======== Data provided ========

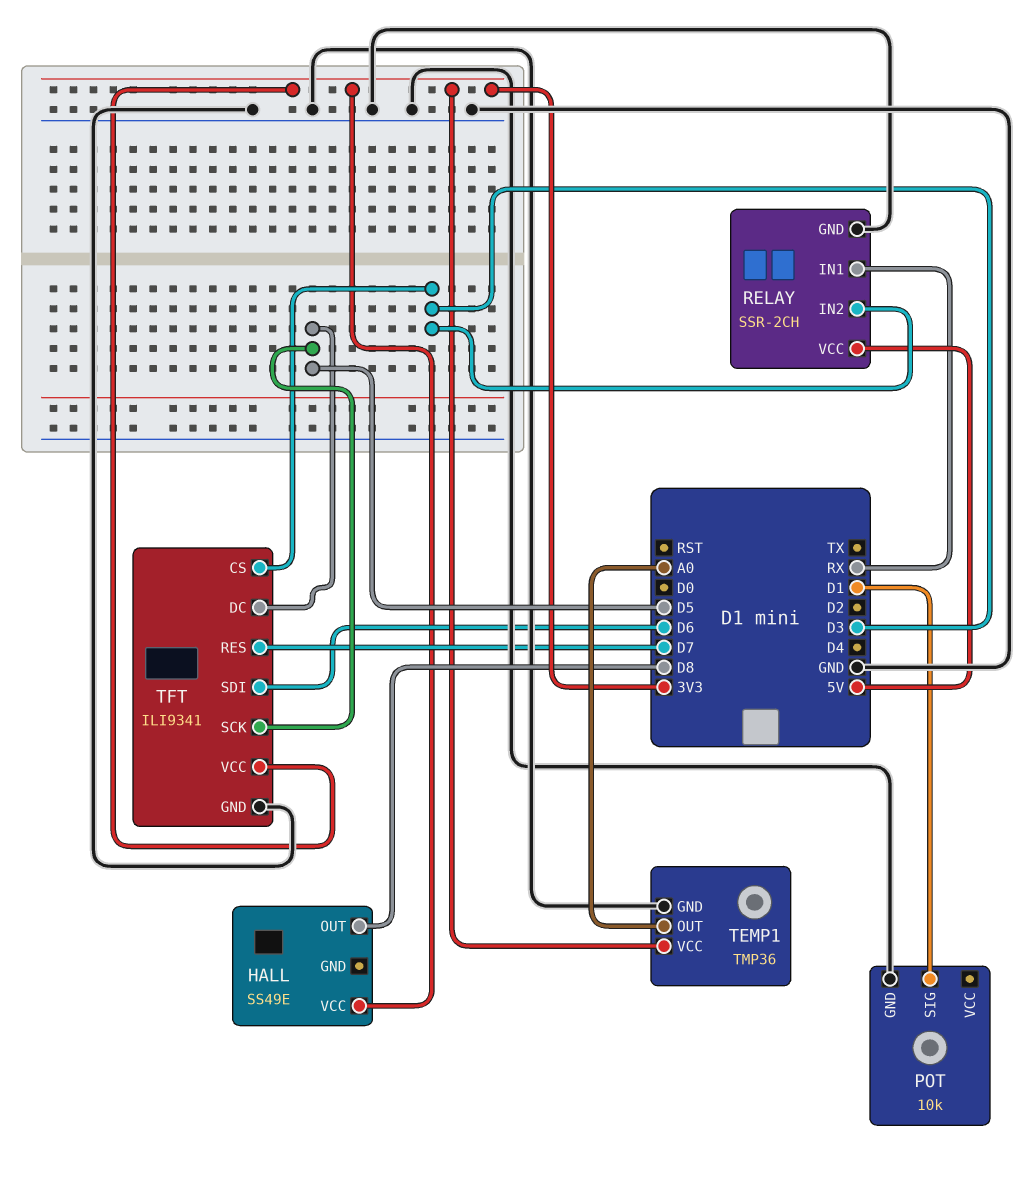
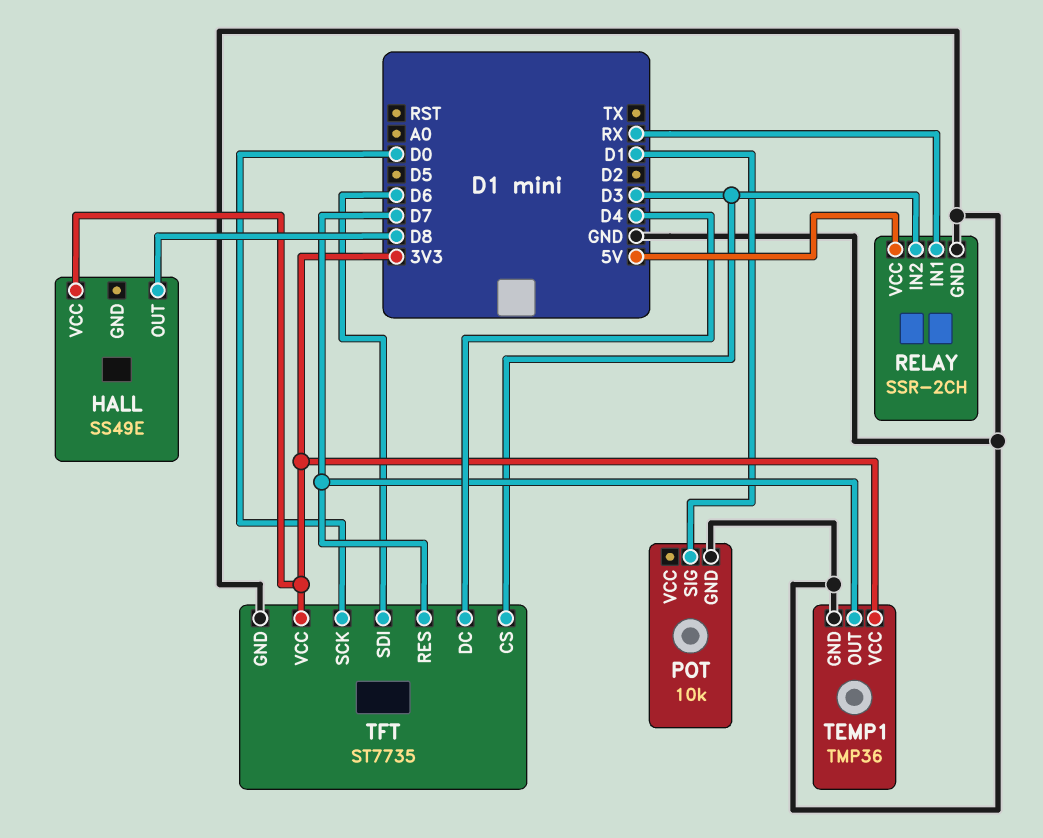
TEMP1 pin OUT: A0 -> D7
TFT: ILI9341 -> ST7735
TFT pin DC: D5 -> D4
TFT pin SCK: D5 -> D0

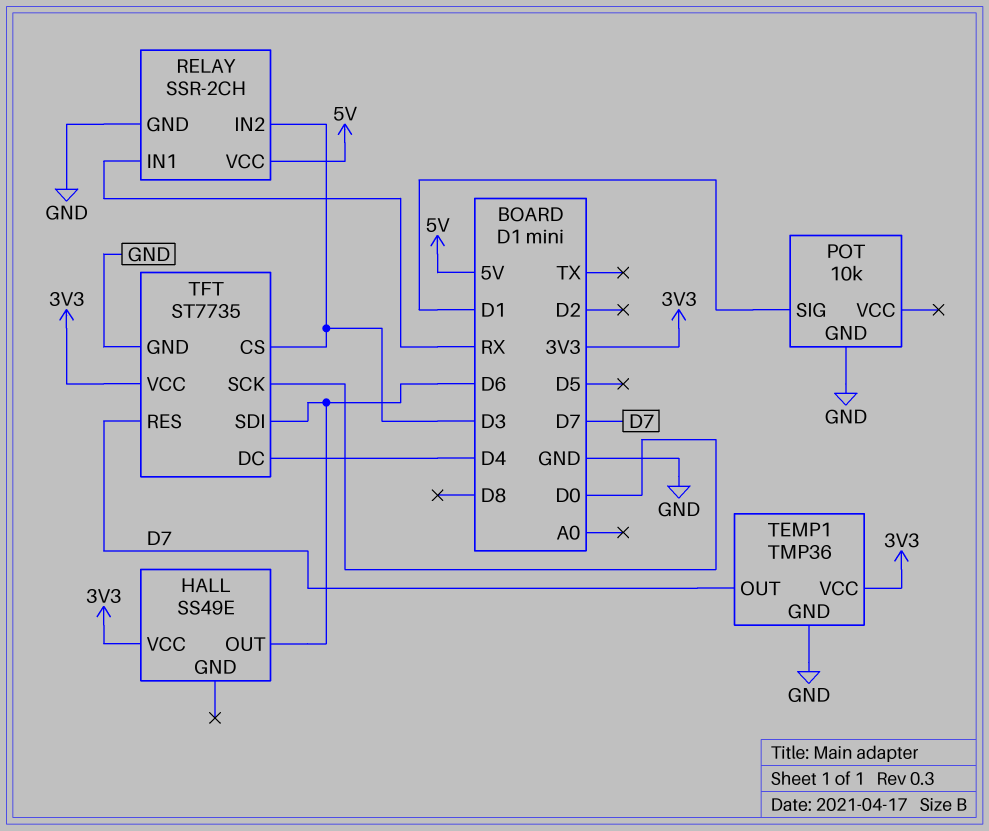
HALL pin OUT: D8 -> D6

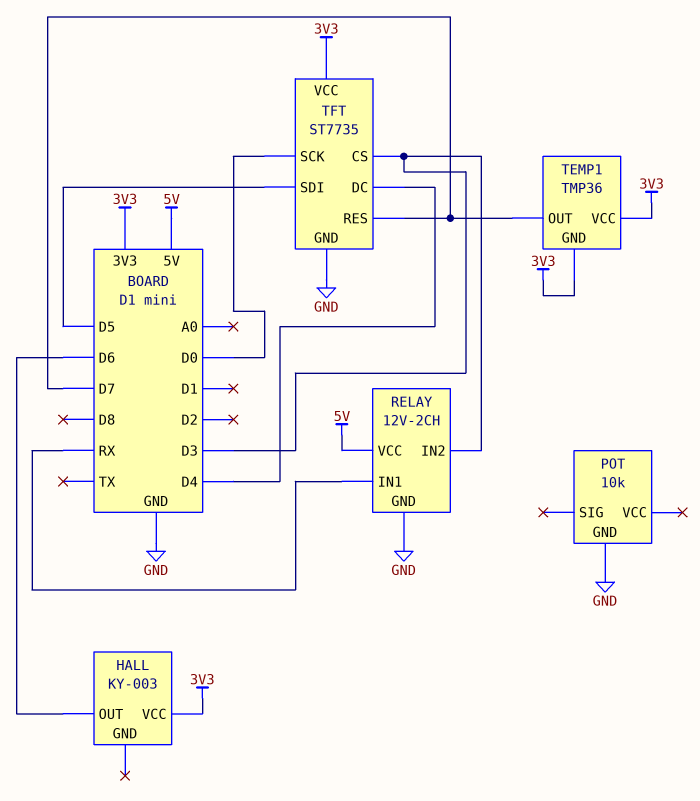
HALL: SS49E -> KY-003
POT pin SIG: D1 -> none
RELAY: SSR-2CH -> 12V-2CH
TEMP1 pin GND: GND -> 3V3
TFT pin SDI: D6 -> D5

========

What you are asked to do:
This task asks for the data above repeated exactly, without a single picture.

Answer to this task:
TEMP1 pin OUT: A0 -> D7
TFT: ILI9341 -> ST7735
TFT pin DC: D5 -> D4
TFT pin SCK: D5 -> D0

HALL pin OUT: D8 -> D6

HALL: SS49E -> KY-003
POT pin SIG: D1 -> none
RELAY: SSR-2CH -> 12V-2CH
TEMP1 pin GND: GND -> 3V3
TFT pin SDI: D6 -> D5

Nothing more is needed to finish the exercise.